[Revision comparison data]
####

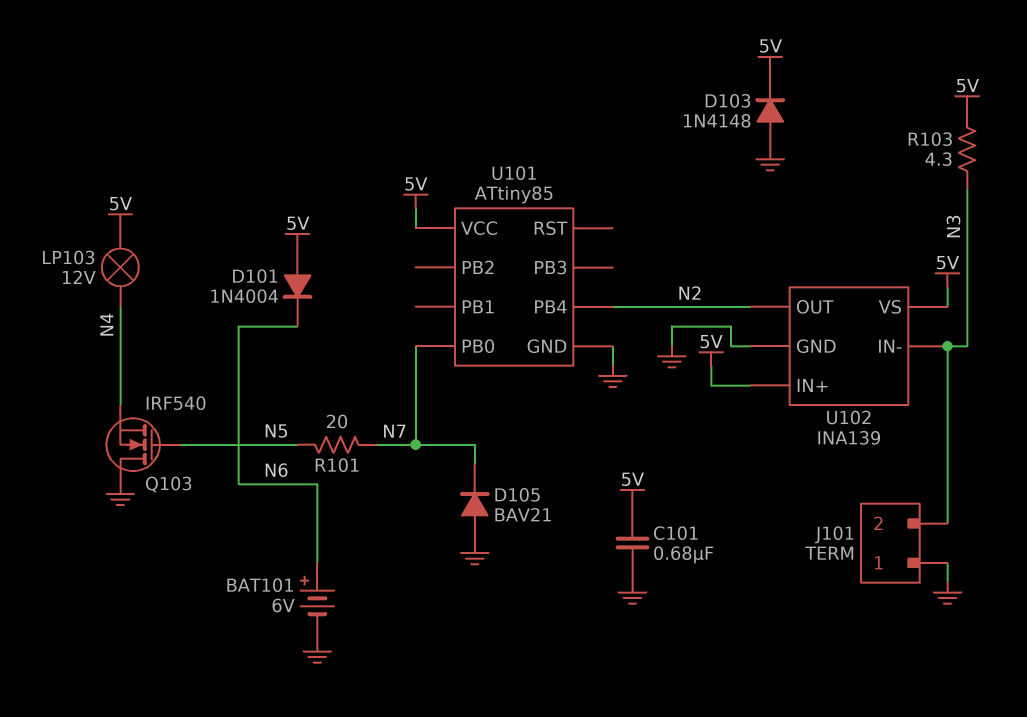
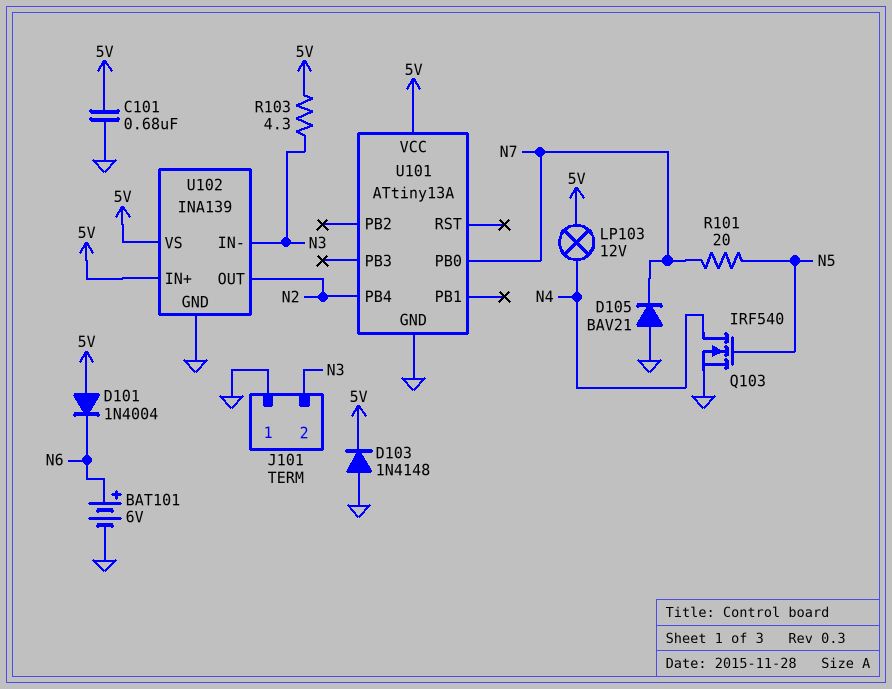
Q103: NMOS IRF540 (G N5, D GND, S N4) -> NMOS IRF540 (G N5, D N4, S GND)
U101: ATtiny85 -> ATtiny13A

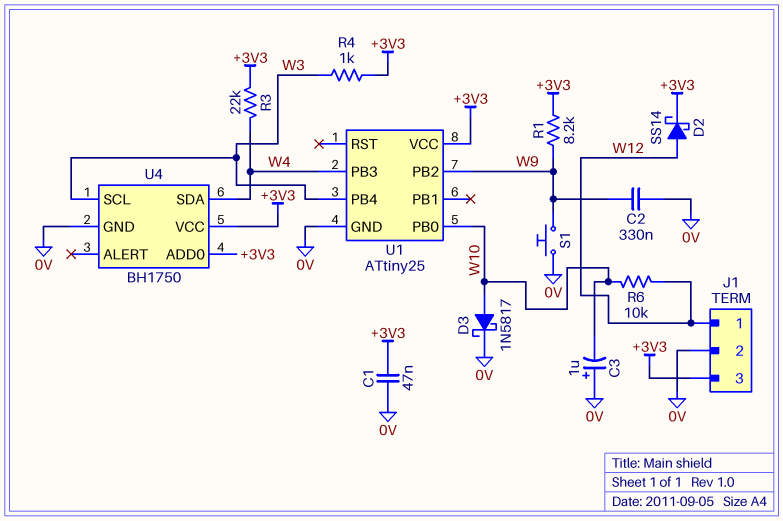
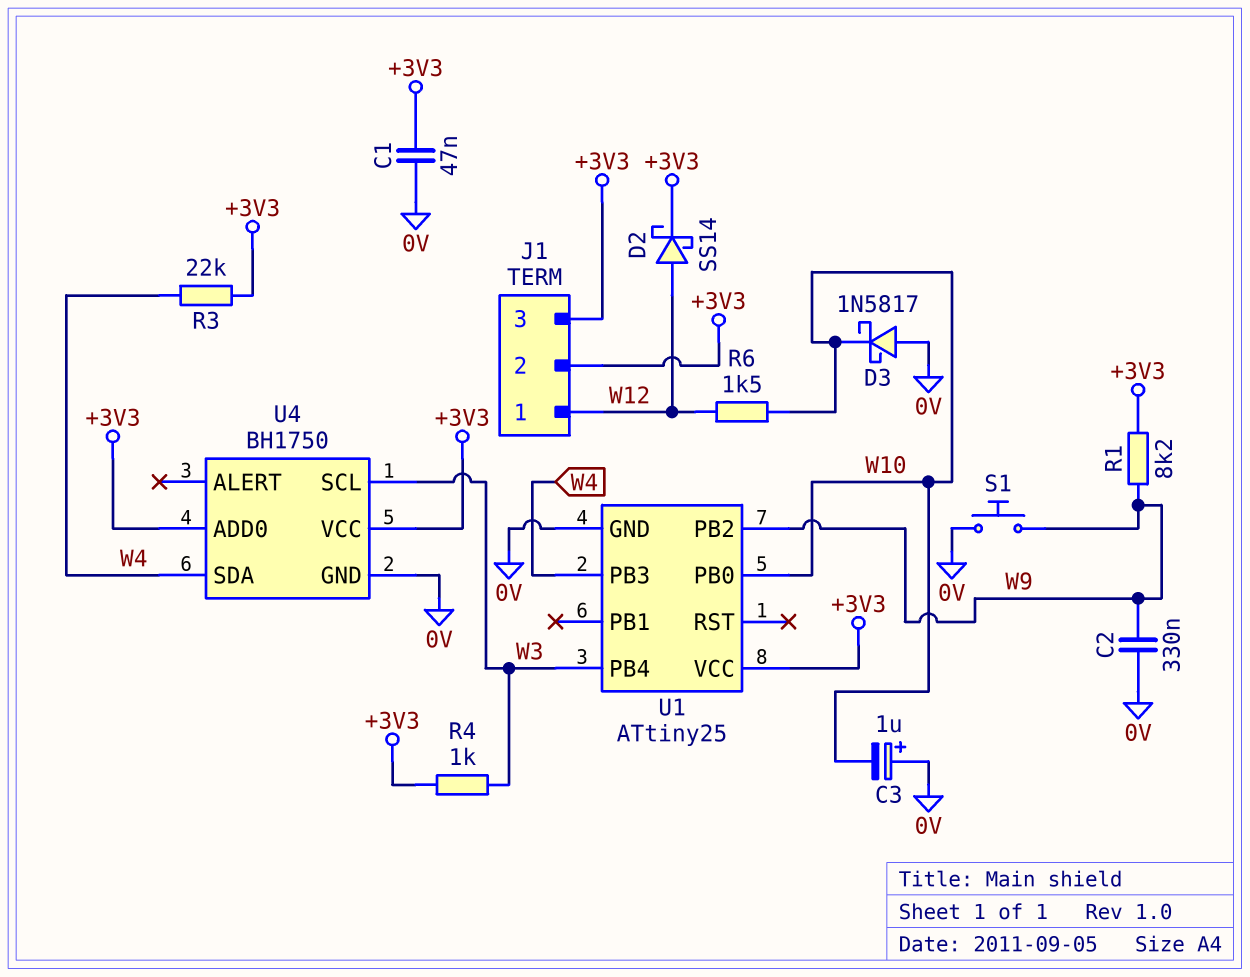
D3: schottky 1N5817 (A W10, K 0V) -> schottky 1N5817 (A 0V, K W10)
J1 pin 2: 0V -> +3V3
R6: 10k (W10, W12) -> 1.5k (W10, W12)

####

# EXERCISE INSTRUCTIONS:
Please transcribe the entries precisely and omit any images they hold.

# WRITTEN ANSWER:
Q103: NMOS IRF540 (G N5, D GND, S N4) -> NMOS IRF540 (G N5, D N4, S GND)
U101: ATtiny85 -> ATtiny13A

D3: schottky 1N5817 (A W10, K 0V) -> schottky 1N5817 (A 0V, K W10)
J1 pin 2: 0V -> +3V3
R6: 10k (W10, W12) -> 1.5k (W10, W12)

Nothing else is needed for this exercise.